• **Requirement**
Render the listing, from its first line through the line holding "Where in the second image is the point corresponding to the" inclusive, as a Markdown table with columns No. and Text. Give each nonblank line its own row with its number, and leave out blank lines.

• **Material to process**
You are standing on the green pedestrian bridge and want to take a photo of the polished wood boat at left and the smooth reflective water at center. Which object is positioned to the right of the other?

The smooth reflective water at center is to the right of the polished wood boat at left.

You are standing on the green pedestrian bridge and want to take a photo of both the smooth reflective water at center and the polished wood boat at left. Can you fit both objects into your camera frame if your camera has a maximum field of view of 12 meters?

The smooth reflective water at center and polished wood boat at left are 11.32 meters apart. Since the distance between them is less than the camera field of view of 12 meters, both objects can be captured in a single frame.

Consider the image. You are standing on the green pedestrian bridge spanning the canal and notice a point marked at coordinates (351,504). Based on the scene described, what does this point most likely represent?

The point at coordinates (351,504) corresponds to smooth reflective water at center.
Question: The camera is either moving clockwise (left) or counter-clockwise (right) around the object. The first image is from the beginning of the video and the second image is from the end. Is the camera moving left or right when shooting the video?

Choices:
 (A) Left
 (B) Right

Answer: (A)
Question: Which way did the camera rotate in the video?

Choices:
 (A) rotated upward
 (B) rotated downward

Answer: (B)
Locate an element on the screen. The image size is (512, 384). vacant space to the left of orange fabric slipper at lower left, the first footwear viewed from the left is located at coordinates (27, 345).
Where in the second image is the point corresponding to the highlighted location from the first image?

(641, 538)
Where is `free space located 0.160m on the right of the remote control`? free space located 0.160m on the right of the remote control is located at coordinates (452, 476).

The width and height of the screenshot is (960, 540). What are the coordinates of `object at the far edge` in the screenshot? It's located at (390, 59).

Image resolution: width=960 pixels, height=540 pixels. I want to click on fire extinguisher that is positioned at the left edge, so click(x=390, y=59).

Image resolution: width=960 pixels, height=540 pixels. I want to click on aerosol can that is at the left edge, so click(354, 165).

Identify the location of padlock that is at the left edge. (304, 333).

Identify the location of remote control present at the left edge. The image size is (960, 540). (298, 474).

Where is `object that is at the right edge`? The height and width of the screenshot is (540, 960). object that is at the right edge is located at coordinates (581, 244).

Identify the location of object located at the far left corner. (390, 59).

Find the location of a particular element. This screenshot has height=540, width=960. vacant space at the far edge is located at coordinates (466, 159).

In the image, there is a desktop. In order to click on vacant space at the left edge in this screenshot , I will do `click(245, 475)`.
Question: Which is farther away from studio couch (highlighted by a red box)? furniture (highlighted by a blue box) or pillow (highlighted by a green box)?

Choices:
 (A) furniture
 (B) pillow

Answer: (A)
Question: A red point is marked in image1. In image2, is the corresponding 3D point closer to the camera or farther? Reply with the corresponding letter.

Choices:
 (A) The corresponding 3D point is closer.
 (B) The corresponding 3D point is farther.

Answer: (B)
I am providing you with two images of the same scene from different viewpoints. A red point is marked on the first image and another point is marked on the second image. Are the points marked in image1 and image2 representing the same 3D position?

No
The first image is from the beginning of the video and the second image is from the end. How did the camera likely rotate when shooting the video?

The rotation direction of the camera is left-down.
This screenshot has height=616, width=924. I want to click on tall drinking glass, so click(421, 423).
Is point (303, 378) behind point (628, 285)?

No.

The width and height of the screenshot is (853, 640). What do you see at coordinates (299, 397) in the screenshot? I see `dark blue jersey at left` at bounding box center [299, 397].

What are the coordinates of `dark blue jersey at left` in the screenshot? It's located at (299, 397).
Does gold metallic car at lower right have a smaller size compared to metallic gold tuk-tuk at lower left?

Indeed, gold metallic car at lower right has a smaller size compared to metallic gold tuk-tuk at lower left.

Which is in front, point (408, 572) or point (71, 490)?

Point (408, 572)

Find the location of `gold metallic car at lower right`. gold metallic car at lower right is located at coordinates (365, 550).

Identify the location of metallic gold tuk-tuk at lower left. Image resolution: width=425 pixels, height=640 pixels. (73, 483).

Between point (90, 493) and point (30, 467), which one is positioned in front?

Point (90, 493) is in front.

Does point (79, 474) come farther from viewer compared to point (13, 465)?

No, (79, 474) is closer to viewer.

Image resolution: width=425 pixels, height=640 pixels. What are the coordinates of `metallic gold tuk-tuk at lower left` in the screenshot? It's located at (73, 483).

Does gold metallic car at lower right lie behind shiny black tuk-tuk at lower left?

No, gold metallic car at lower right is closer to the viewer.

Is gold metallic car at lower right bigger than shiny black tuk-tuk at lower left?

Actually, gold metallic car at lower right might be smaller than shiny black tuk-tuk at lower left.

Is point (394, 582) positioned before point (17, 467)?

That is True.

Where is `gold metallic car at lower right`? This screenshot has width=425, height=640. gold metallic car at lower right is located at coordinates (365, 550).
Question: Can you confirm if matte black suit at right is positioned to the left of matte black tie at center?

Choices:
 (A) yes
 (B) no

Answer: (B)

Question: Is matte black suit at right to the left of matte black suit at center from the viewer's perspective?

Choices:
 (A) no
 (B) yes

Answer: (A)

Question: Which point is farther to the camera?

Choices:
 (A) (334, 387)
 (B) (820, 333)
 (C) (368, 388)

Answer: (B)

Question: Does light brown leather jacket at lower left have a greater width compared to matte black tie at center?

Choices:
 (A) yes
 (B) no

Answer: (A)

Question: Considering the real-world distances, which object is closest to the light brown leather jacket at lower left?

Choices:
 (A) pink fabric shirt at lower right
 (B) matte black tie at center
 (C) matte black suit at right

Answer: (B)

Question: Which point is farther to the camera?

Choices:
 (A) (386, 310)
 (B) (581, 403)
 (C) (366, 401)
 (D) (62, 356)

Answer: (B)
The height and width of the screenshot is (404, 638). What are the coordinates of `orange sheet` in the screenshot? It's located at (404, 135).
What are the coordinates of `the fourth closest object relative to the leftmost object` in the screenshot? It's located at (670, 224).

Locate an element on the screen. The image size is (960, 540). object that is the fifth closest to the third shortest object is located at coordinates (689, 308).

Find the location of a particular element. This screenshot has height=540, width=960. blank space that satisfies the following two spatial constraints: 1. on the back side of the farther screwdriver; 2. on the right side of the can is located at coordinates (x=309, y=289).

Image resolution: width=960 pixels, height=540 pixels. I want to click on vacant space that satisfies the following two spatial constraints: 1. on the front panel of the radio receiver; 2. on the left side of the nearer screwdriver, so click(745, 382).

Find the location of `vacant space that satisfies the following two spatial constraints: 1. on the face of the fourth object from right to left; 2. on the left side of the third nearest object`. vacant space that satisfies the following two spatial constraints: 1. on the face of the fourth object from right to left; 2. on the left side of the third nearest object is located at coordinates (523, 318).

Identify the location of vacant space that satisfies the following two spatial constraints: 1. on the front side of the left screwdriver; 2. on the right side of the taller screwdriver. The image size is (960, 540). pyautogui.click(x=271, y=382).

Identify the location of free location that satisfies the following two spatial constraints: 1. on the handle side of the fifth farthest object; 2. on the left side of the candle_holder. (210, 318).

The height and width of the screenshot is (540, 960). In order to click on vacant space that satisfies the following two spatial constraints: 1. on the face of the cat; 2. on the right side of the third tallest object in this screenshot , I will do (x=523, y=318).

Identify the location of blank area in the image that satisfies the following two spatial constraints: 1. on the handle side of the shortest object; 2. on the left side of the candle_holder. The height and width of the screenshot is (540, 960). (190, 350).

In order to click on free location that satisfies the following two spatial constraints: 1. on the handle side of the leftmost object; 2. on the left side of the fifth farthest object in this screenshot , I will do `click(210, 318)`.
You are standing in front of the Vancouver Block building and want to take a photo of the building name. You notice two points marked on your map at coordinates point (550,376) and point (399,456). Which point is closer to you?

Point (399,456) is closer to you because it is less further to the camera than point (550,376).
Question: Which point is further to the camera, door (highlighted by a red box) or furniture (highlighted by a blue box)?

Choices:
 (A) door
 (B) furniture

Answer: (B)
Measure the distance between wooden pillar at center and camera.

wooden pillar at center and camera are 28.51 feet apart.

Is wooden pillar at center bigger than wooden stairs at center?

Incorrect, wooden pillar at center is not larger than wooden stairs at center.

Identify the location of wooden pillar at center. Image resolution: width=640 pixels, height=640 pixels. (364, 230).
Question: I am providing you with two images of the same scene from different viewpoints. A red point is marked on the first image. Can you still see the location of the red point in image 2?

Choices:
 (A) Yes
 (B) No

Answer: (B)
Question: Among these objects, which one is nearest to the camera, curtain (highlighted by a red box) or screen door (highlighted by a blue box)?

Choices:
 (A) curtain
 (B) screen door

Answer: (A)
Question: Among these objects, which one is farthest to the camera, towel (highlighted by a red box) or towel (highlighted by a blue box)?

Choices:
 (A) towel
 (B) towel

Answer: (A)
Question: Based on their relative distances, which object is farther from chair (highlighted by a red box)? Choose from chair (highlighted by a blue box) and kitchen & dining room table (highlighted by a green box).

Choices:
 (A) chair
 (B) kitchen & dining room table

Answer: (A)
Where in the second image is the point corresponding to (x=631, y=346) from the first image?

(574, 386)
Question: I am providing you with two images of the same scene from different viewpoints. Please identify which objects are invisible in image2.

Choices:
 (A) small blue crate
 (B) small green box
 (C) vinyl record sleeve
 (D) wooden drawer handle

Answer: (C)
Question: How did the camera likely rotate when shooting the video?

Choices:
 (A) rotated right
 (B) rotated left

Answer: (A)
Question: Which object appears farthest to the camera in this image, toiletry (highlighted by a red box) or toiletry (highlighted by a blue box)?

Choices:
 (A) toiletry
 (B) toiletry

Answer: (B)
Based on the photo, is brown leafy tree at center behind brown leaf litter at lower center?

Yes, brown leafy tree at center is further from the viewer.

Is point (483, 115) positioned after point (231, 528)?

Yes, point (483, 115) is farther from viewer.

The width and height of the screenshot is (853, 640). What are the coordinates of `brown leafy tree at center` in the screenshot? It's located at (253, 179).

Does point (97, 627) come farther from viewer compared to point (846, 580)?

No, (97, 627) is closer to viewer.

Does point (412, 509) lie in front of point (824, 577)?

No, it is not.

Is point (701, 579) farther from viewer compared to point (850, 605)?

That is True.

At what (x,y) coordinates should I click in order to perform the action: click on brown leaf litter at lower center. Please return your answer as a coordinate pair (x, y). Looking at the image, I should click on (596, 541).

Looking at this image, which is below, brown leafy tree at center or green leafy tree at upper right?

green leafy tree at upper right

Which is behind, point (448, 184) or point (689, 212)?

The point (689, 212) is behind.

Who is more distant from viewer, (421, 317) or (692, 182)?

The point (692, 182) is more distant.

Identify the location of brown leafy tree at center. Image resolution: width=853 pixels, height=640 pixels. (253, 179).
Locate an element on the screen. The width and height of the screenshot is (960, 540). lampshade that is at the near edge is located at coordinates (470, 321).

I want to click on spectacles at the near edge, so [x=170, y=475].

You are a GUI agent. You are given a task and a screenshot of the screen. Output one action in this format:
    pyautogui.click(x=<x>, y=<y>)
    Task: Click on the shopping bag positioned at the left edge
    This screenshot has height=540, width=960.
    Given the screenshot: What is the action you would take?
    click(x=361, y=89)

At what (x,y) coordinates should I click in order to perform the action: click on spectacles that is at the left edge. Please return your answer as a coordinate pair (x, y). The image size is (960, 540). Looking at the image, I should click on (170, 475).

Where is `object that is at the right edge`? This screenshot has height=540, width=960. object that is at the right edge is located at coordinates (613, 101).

• **Output for this task**
| No. | Text |
|---|---|
| 1 | You are standing on the green pedestrian bridge and want to take a photo of the polished wood boat at left and the smooth reflective water at center. Which object is positioned to the right of the other? |
| 2 | The smooth reflective water at center is to the right of the polished wood boat at left. |
| 3 | You are standing on the green pedestrian bridge and want to take a photo of both the smooth reflective water at center and the polished wood boat at left. Can you fit both objects into your camera frame if your camera has a maximum field of view of 12 meters? |
| 4 | The smooth reflective water at center and polished wood boat at left are 11.32 meters apart. Since the distance between them is less than the camera field of view of 12 meters, both objects can be captured in a single frame. |
| 5 | Consider the image. You are standing on the green pedestrian bridge spanning the canal and notice a point marked at coordinates (351,504). Based on the scene described, what does this point most likely represent? |
| 6 | The point at coordinates (351,504) corresponds to smooth reflective water at center. |
| 7 | Question: The camera is either moving clockwise (left) or counter-clockwise (right) around the object. The first image is from the beginning of the video and the second image is from the end. Is the camera moving left or right when shooting the video? |
| 8 | Choices: |
| 9 |  (A) Left |
| 10 |  (B) Right |
| 11 | Answer: (A) |
| 12 | Question: Which way did the camera rotate in the video? |
| 13 | Choices: |
| 14 |  (A) rotated upward |
| 15 |  (B) rotated downward |
| 16 | Answer: (B) |
| 17 | Locate an element on the screen. The image size is (512, 384). vacant space to the left of orange fabric slipper at lower left, the first footwear viewed from the left is located at coordinates (27, 345). |
| 18 | Where in the second image is the point corresponding to the highlighted location from the first image? |